#### Dataset records

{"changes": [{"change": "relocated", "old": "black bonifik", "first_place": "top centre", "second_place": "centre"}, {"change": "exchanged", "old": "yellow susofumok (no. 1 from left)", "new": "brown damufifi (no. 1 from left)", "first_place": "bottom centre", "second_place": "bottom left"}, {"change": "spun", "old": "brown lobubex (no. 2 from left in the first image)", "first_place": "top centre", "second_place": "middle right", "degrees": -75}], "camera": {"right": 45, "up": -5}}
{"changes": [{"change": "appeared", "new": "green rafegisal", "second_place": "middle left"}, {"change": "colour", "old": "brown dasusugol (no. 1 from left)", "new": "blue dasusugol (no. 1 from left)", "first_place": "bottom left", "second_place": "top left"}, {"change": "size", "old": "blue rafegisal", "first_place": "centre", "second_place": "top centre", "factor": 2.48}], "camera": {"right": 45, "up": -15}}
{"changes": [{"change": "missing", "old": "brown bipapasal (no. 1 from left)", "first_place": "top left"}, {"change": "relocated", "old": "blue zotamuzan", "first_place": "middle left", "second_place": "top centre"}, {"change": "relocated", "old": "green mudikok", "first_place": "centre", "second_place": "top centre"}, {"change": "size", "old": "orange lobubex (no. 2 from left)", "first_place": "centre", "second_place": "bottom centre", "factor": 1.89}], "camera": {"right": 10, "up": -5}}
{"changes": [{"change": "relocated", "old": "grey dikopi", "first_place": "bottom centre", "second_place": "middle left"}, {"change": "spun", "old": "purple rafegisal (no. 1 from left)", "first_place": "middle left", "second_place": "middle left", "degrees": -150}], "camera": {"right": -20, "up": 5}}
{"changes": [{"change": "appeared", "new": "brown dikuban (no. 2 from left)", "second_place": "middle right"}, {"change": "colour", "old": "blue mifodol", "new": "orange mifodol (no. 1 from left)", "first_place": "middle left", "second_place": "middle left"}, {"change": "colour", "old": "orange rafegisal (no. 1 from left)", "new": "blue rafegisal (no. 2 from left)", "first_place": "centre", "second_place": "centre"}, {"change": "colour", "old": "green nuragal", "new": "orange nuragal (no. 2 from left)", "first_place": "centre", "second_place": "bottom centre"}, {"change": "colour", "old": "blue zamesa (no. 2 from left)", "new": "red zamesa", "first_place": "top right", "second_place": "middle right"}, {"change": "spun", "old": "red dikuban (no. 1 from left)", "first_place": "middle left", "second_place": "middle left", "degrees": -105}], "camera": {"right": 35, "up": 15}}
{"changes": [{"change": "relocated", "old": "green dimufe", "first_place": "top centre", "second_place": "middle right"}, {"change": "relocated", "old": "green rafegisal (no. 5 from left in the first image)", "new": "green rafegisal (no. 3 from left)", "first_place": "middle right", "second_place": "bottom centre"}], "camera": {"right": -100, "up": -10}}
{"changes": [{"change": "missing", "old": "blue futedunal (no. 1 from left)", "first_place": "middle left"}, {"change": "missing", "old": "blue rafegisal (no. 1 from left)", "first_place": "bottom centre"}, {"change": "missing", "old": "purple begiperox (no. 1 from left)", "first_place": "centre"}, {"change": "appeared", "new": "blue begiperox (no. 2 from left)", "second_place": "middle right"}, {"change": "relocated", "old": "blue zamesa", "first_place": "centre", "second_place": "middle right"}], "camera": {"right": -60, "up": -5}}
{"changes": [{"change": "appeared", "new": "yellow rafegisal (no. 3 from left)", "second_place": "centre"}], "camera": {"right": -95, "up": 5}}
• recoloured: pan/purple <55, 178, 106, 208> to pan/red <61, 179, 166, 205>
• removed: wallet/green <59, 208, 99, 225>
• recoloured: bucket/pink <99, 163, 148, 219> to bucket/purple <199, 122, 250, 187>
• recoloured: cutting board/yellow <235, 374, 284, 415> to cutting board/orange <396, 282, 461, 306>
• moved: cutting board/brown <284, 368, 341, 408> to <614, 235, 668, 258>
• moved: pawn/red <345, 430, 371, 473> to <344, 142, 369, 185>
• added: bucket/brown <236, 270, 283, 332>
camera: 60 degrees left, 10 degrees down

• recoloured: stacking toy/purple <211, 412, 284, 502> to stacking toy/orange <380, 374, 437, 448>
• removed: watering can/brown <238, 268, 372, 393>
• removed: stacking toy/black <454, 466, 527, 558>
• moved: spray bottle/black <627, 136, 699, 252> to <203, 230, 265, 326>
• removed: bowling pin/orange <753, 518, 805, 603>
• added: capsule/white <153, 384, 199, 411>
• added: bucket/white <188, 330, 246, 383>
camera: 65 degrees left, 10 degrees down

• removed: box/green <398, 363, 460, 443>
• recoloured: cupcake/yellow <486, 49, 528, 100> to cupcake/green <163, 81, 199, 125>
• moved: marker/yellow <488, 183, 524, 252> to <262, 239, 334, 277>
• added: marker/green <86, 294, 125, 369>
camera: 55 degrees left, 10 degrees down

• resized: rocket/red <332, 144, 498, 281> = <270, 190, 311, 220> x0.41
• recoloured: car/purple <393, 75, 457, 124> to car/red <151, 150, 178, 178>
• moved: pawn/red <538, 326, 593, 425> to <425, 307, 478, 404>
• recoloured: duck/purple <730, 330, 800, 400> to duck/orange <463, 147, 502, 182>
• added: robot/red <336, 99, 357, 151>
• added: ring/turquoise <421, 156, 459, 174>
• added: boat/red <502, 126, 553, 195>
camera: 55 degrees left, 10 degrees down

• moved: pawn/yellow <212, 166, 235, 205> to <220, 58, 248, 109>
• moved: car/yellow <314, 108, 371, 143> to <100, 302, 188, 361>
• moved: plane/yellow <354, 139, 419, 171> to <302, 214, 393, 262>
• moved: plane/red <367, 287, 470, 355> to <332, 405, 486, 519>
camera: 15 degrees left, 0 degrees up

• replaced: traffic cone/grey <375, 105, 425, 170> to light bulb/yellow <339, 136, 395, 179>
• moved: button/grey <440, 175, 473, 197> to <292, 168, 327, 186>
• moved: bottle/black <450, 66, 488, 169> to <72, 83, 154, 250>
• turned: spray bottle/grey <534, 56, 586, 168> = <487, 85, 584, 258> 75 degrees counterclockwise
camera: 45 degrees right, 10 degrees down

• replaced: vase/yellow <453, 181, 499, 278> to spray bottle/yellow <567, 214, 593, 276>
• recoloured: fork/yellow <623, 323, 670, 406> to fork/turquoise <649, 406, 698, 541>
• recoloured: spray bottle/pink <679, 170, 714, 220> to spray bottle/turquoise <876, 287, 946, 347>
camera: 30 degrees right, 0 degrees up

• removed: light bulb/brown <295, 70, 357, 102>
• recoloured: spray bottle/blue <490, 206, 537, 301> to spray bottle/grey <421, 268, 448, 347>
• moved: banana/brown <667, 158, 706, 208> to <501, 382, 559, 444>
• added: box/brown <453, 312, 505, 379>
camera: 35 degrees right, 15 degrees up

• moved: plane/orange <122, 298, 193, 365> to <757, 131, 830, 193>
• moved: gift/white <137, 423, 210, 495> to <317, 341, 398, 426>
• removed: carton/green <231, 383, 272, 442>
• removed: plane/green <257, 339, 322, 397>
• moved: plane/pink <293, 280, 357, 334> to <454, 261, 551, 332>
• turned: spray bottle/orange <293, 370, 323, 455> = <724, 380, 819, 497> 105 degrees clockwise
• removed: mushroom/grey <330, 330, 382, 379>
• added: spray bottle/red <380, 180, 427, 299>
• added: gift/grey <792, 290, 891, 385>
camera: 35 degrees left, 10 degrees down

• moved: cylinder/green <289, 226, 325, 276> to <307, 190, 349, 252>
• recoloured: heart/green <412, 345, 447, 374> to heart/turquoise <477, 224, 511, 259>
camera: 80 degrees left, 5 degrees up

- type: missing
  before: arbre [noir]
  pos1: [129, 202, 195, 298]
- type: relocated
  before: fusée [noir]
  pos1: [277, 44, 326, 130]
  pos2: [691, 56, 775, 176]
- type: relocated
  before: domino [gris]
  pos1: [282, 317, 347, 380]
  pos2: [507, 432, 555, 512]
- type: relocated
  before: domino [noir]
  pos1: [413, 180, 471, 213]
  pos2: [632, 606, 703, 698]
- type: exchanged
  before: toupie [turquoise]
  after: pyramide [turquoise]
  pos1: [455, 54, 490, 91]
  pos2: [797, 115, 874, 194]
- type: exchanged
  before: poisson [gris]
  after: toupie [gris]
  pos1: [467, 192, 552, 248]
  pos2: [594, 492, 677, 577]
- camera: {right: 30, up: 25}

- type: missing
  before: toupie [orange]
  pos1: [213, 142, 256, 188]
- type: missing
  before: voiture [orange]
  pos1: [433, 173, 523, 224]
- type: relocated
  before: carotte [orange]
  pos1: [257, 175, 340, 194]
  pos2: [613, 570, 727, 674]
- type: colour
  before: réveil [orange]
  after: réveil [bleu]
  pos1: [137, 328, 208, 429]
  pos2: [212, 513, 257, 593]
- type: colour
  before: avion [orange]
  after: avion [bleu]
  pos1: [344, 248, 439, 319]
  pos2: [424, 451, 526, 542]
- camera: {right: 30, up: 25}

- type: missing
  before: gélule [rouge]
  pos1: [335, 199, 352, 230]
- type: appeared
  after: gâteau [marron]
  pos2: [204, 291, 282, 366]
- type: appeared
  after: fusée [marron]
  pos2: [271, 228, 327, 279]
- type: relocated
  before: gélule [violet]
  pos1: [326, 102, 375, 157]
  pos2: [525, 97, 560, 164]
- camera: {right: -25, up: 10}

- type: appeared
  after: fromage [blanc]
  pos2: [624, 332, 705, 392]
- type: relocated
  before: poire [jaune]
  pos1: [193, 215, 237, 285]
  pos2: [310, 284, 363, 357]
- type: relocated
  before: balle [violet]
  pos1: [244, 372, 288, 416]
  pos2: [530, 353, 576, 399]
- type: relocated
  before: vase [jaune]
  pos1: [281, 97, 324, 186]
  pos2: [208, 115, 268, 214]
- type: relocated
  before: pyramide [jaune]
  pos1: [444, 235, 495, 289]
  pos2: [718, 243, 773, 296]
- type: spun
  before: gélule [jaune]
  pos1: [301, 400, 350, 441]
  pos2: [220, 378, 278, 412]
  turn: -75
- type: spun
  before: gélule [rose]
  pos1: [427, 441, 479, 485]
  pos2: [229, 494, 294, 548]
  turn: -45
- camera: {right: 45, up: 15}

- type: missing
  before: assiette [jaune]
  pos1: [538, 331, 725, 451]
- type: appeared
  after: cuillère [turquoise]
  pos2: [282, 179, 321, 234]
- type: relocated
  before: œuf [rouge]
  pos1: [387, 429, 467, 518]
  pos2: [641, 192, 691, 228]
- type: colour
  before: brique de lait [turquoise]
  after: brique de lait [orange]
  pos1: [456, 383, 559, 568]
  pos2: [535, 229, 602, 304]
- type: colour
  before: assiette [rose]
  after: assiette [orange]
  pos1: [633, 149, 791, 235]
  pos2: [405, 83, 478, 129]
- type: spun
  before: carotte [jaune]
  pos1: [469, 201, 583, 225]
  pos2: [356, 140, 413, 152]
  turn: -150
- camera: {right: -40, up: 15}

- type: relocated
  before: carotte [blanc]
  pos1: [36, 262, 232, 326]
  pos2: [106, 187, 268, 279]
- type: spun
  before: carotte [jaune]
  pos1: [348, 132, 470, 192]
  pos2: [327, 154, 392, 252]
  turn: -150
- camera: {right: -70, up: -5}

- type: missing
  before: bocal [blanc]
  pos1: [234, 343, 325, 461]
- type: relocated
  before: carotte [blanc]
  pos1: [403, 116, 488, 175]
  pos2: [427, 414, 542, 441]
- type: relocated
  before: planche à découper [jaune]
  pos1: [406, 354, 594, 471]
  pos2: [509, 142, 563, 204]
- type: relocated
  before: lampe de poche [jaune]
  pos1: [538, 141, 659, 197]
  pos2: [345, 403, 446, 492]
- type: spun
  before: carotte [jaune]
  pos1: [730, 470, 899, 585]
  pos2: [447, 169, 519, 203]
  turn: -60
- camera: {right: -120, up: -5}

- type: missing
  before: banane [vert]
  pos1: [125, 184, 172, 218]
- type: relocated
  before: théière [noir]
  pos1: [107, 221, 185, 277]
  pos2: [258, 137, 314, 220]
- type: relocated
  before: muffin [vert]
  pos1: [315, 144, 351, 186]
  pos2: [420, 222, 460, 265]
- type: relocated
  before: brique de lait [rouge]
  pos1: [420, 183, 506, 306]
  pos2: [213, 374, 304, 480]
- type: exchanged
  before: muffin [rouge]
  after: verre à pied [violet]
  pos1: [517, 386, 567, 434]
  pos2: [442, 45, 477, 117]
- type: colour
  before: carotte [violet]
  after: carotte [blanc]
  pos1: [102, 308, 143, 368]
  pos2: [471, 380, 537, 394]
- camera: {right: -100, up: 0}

########

Task prompt: Count every line that holds the word "domino" in the entries, and state the result alone.

Result below: 2